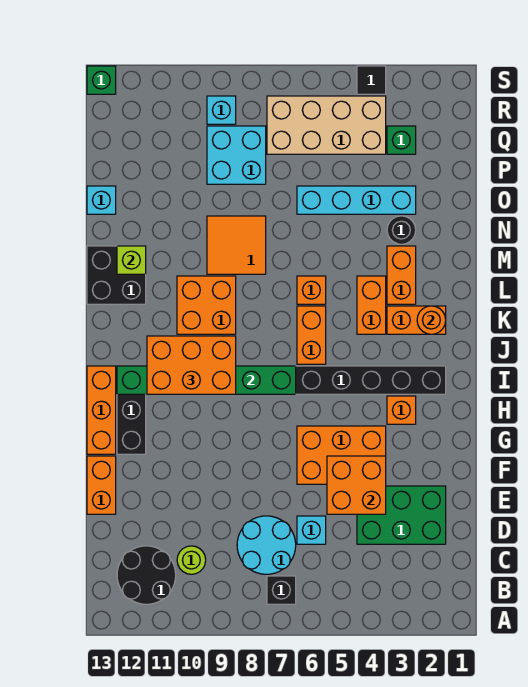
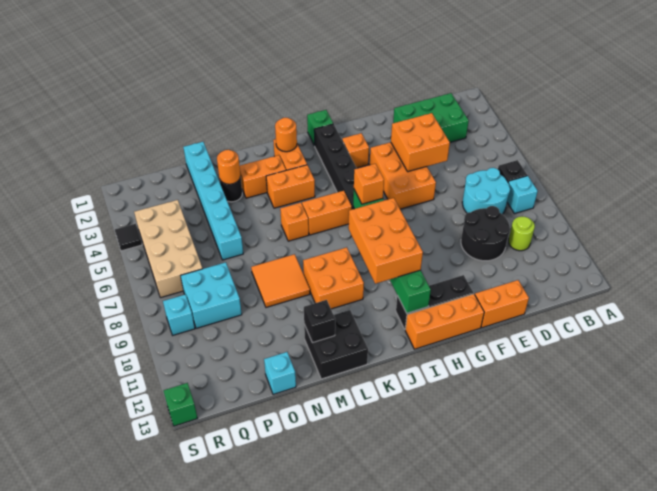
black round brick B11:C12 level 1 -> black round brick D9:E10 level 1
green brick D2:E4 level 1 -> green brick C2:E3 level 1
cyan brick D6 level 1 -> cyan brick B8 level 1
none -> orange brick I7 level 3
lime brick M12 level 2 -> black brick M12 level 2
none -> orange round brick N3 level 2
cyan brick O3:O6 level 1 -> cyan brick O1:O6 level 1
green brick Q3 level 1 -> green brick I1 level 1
######
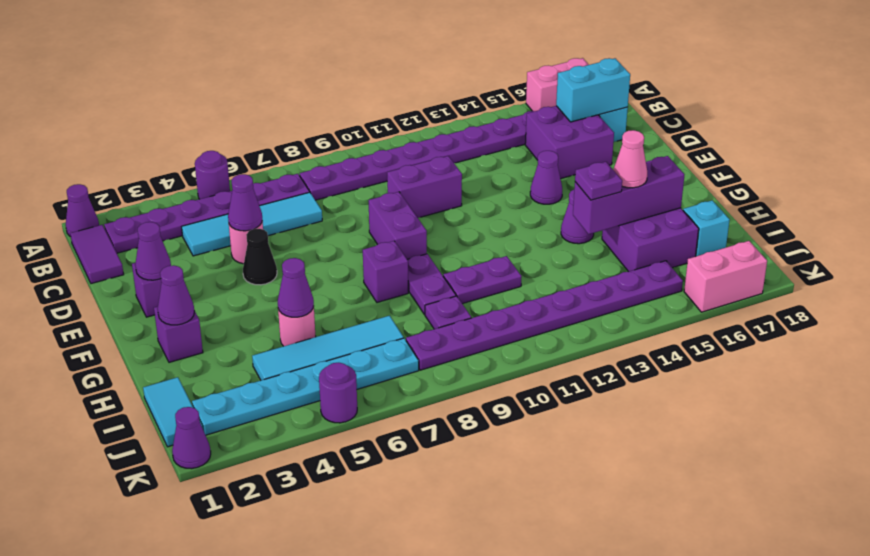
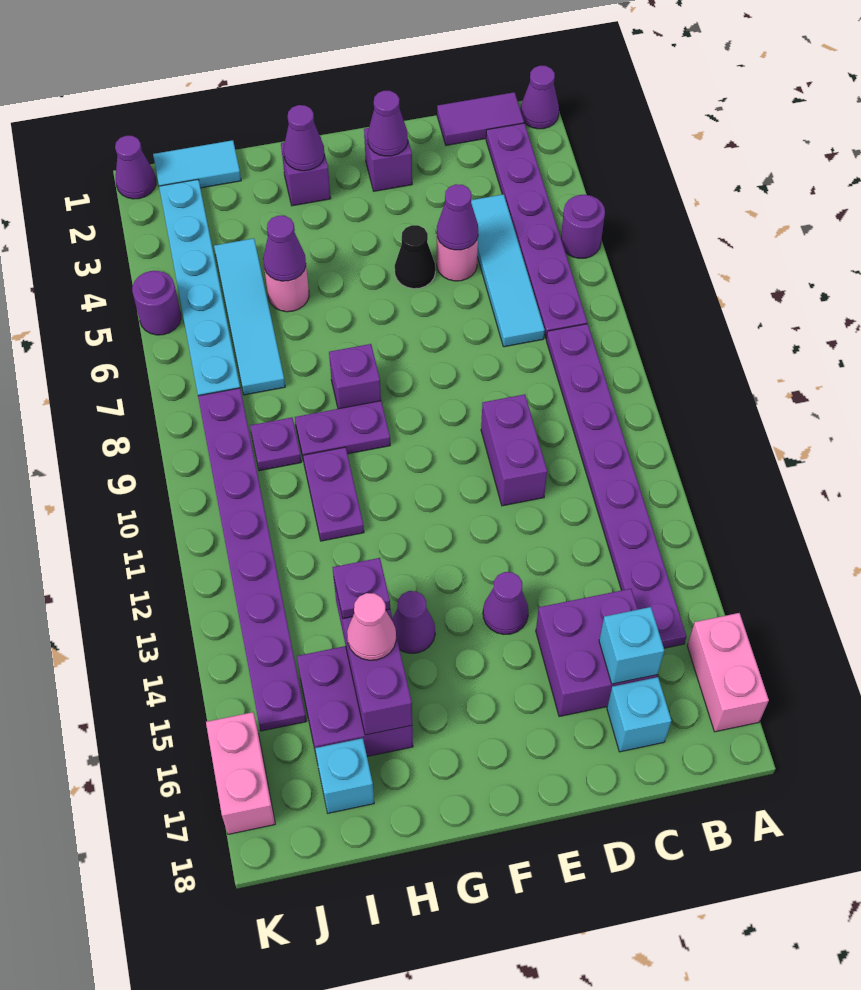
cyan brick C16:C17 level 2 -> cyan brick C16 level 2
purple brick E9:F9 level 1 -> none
######
Go through the entries above and tally each line that has the word "none"; reply with the tally and nothing else.

3